Whenever an image turns up, omit it and return the remaining data exactly.

[INPUT MATERIAL Boundary: Start]

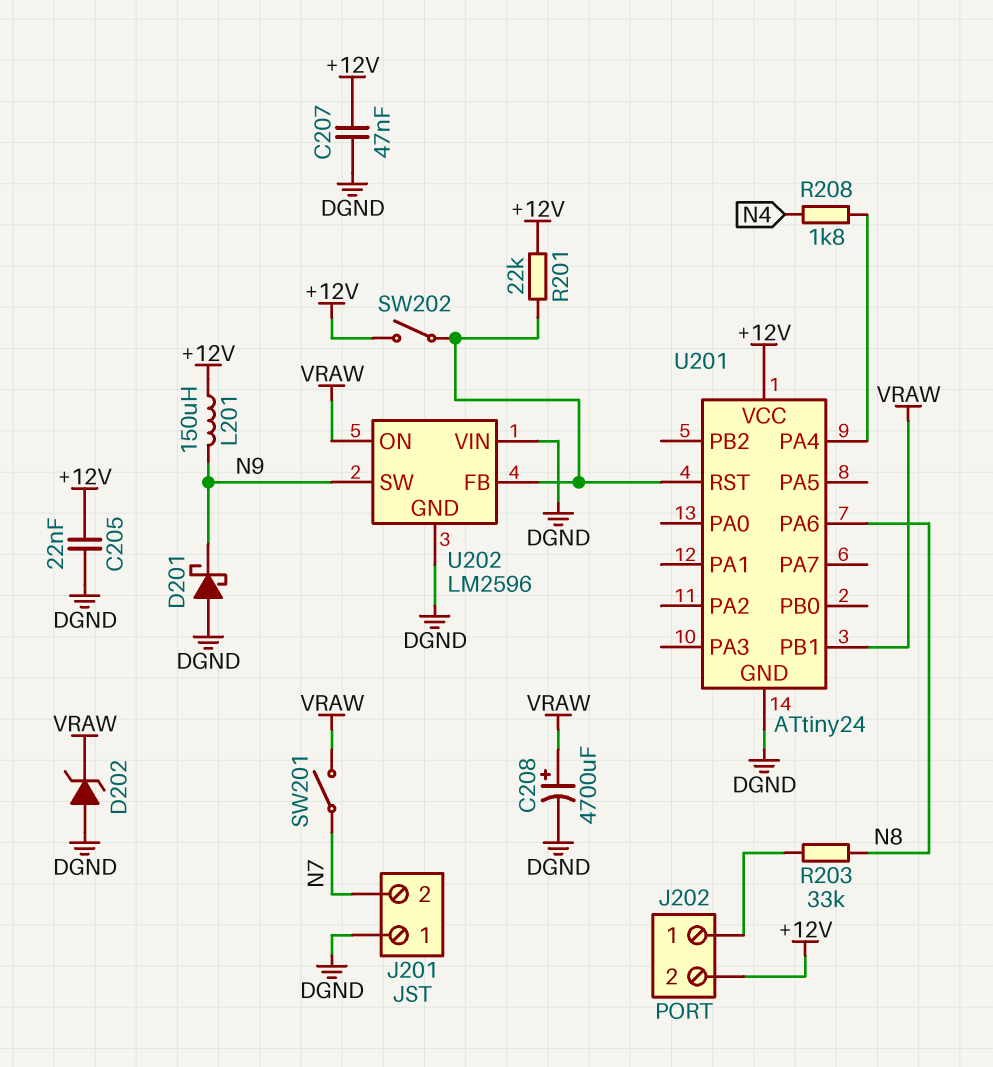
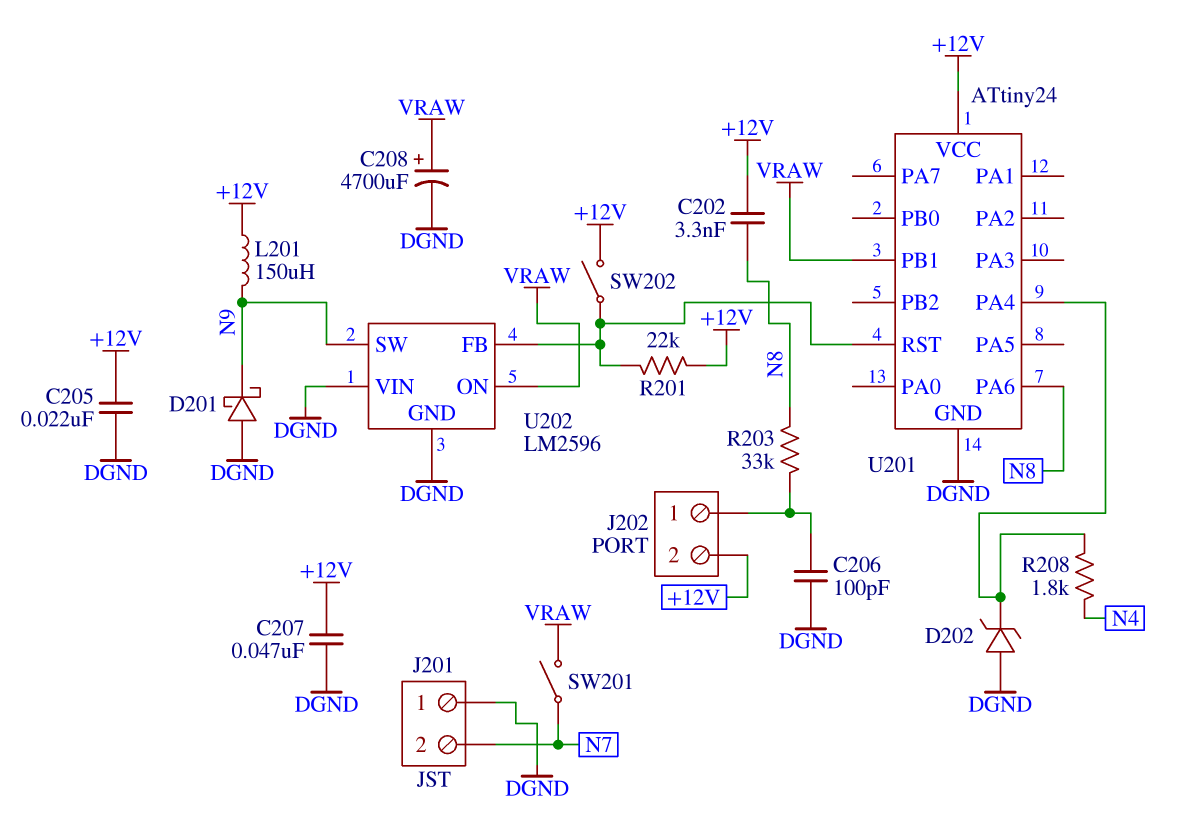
C202: none -> 3.3nF (+12V, N8)
C206: none -> 100pF (DGND, J202/1)
D202: zener (A DGND, K VRAW) -> zener (A DGND, K U201/PA4)

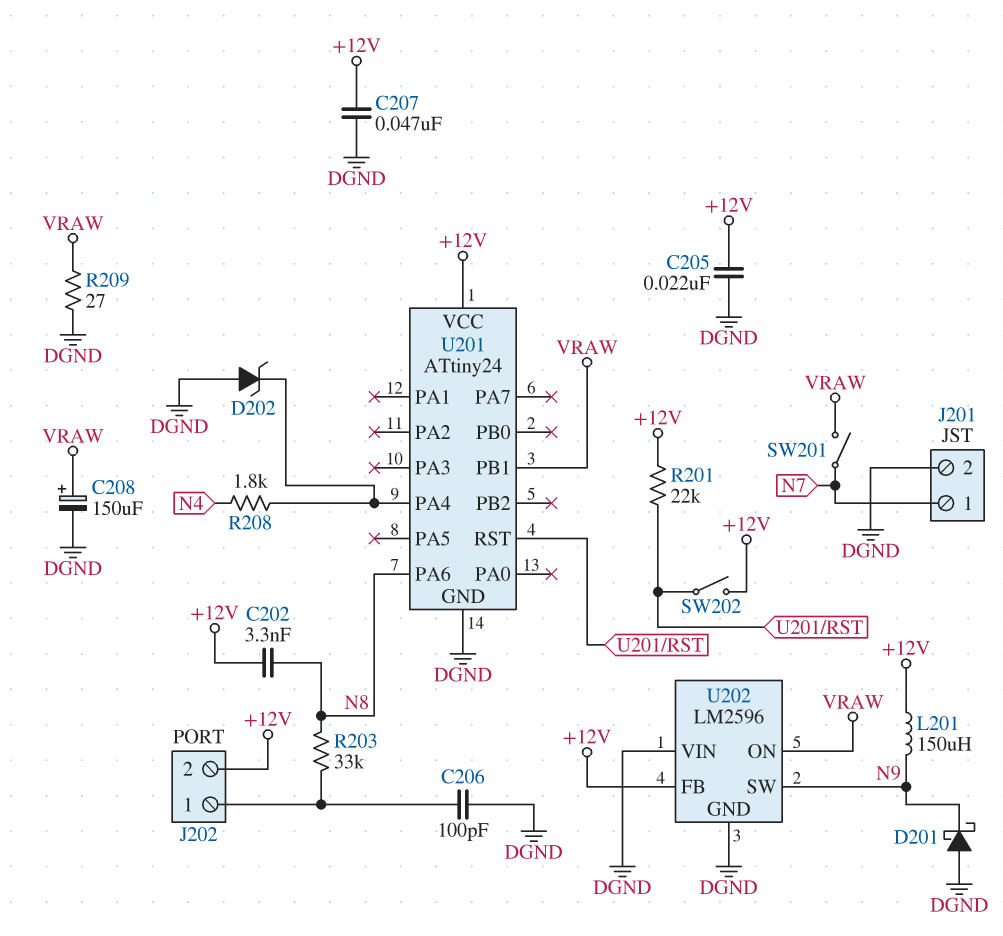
C208: 4700uF (plus VRAW, minus DGND) -> 150uF (plus VRAW, minus DGND)
J201 pin 1: DGND -> N7
J201 pin 2: N7 -> DGND
R209: none -> 27 (DGND, VRAW)
U202 pin FB: U201/RST -> +12V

[INPUT MATERIAL Boundary: End]

EXERCISE ANSWER.
C202: none -> 3.3nF (+12V, N8)
C206: none -> 100pF (DGND, J202/1)
D202: zener (A DGND, K VRAW) -> zener (A DGND, K U201/PA4)

C208: 4700uF (plus VRAW, minus DGND) -> 150uF (plus VRAW, minus DGND)
J201 pin 1: DGND -> N7
J201 pin 2: N7 -> DGND
R209: none -> 27 (DGND, VRAW)
U202 pin FB: U201/RST -> +12V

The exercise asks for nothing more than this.